-- Opening Marker --
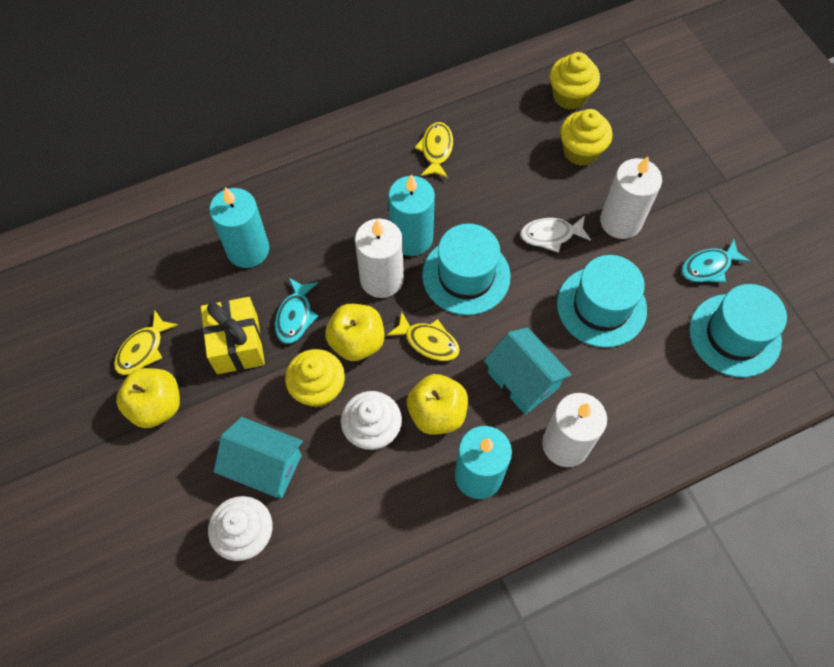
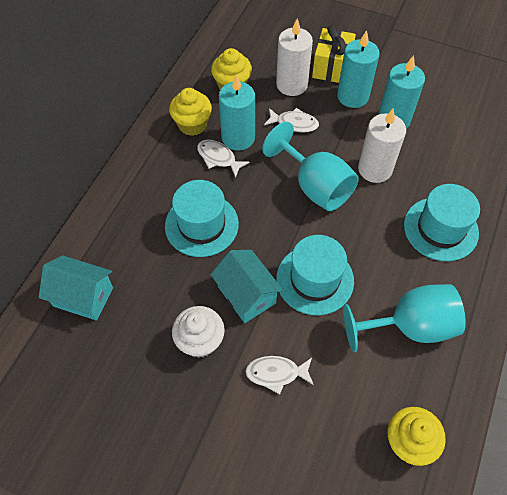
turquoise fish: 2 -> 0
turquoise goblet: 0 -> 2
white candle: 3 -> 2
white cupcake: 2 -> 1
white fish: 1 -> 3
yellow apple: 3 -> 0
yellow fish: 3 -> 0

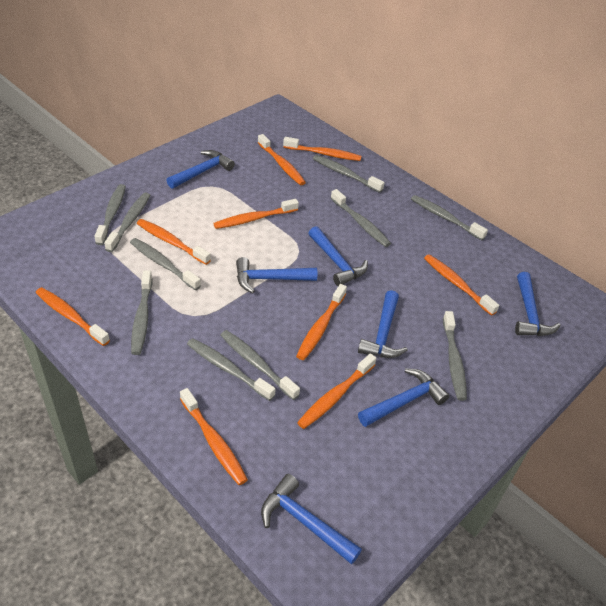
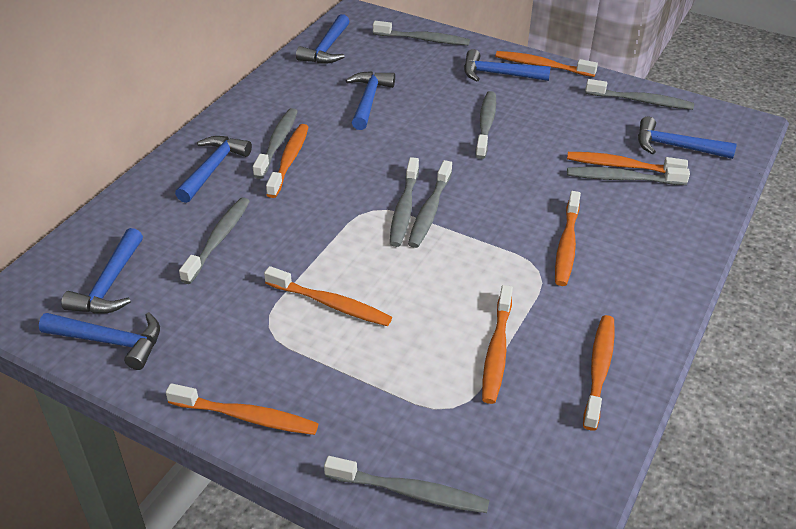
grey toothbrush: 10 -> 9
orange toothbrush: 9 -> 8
-- Closing Marker --
-- Opening Marker --
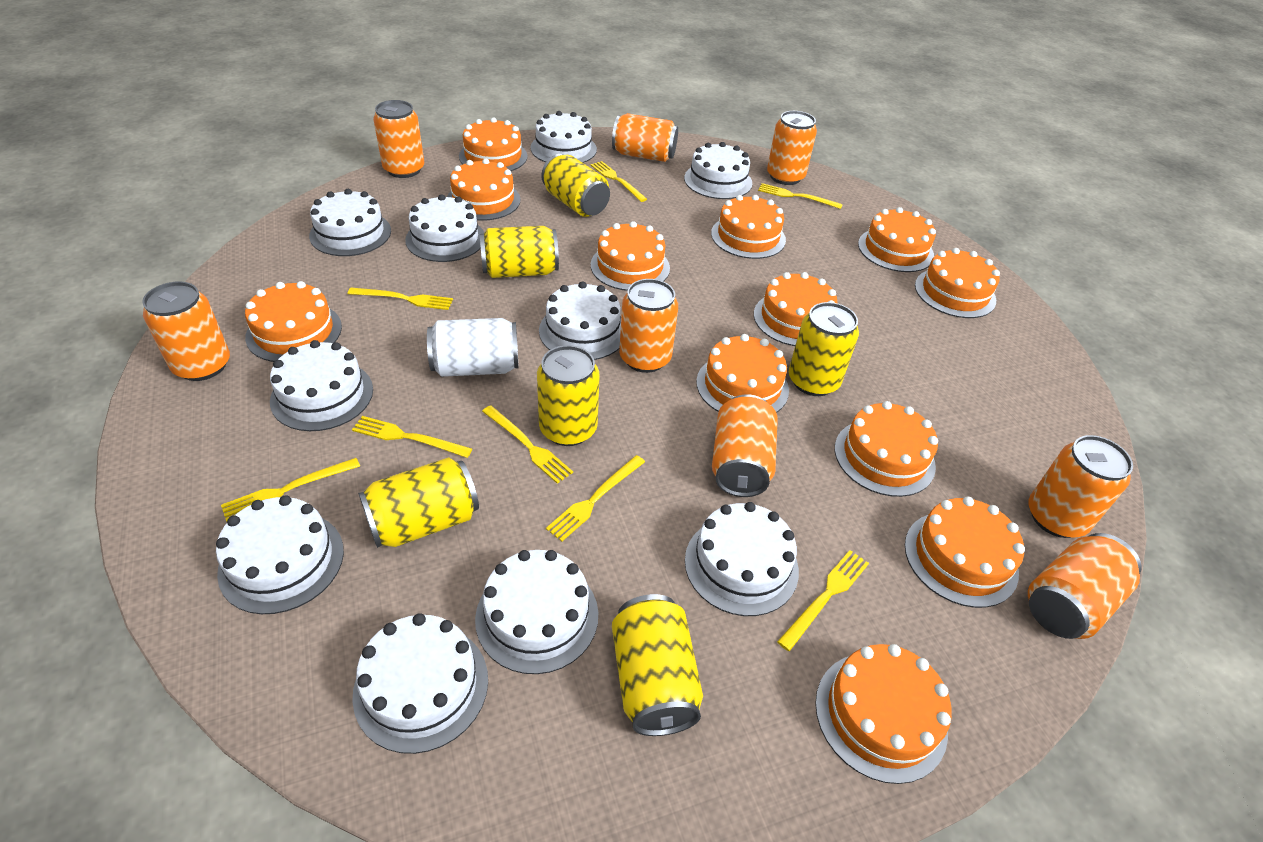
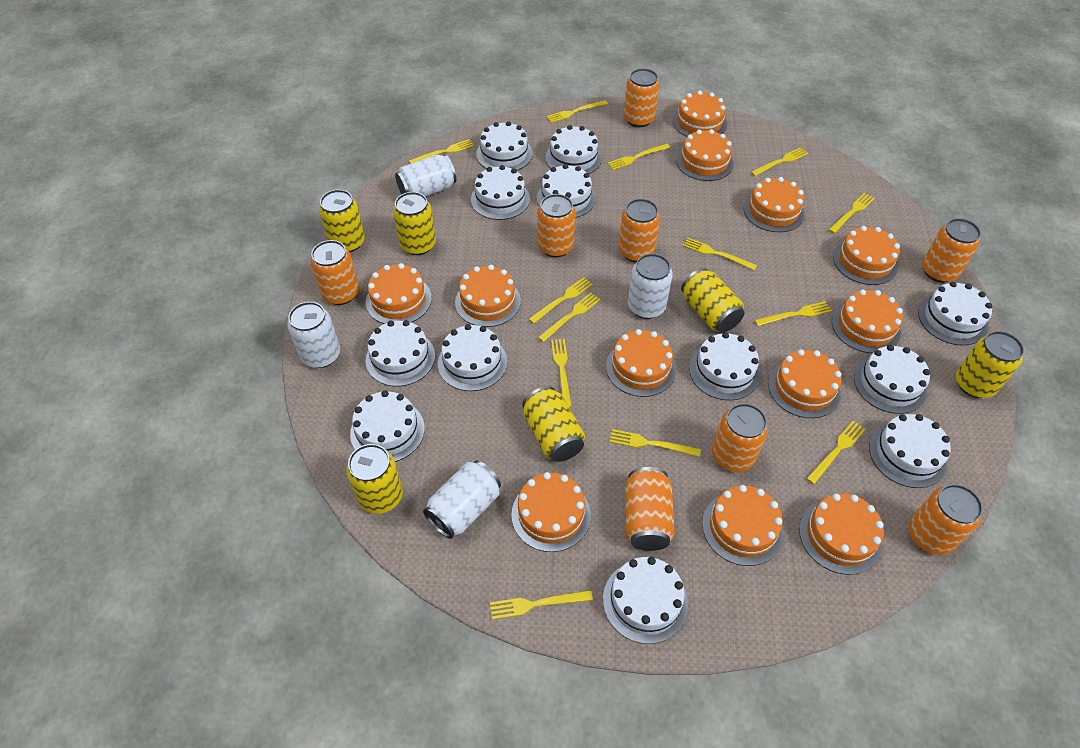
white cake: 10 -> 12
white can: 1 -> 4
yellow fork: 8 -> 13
-- Closing Marker --
In the listing above, find the line with "yellow fish: 3 -> 0" and output every line through the one with "orange toothbrush: 9 -> 8", exactly, without the pictures.

_RESPONSE TO THIS TASK_.
yellow fish: 3 -> 0

grey toothbrush: 10 -> 9
orange toothbrush: 9 -> 8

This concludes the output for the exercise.